*Data supplied*:
= Beginning of Section =

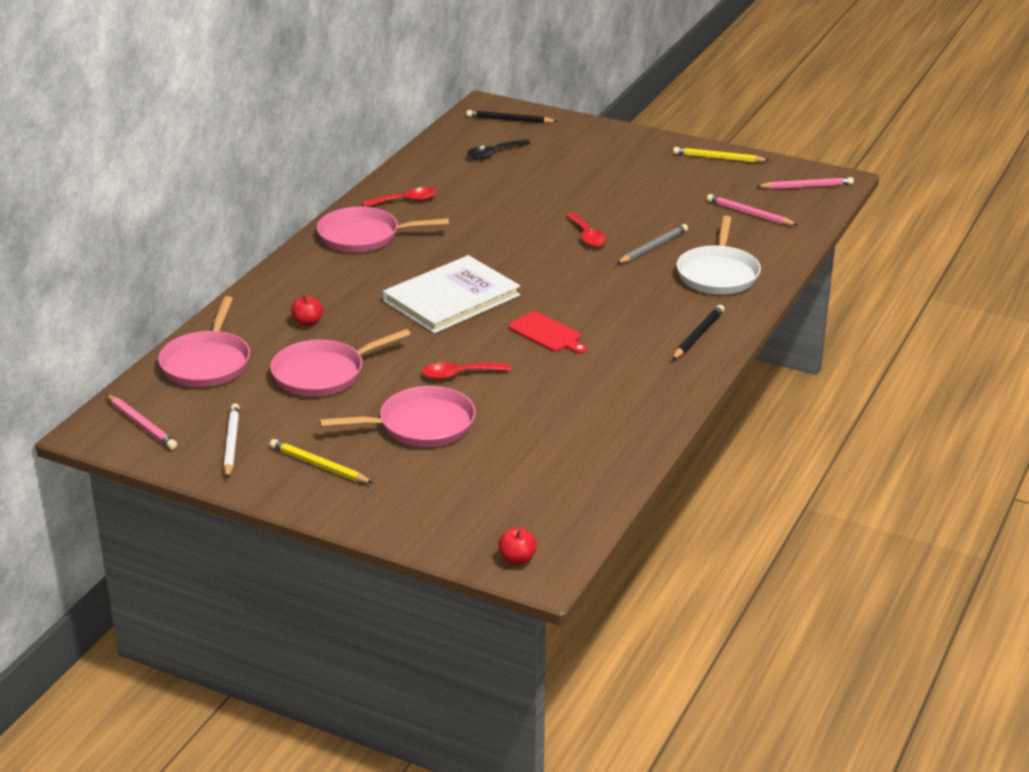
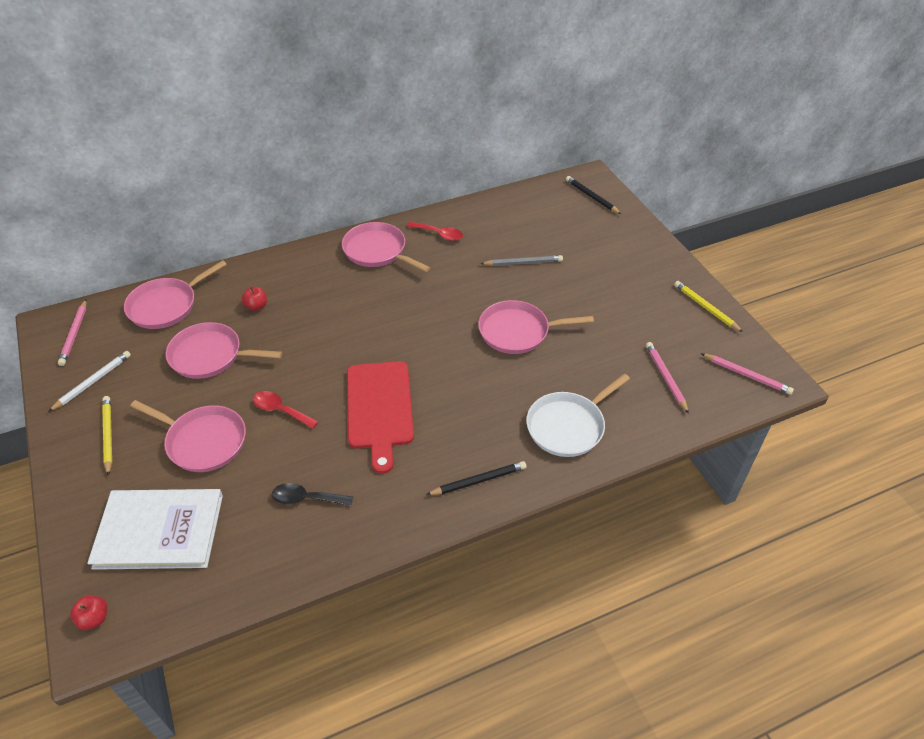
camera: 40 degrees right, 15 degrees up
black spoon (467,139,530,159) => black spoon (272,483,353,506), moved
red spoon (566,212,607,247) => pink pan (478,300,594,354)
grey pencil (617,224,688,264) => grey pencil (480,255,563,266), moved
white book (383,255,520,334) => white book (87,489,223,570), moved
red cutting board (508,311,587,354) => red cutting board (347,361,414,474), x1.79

= End of Section =

*What the task requires*:
From the first line to the last, copy the records above exactly and leave out the pictures.

*Output*:
camera: 40 degrees right, 15 degrees up
black spoon (467,139,530,159) => black spoon (272,483,353,506), moved
red spoon (566,212,607,247) => pink pan (478,300,594,354)
grey pencil (617,224,688,264) => grey pencil (480,255,563,266), moved
white book (383,255,520,334) => white book (87,489,223,570), moved
red cutting board (508,311,587,354) => red cutting board (347,361,414,474), x1.79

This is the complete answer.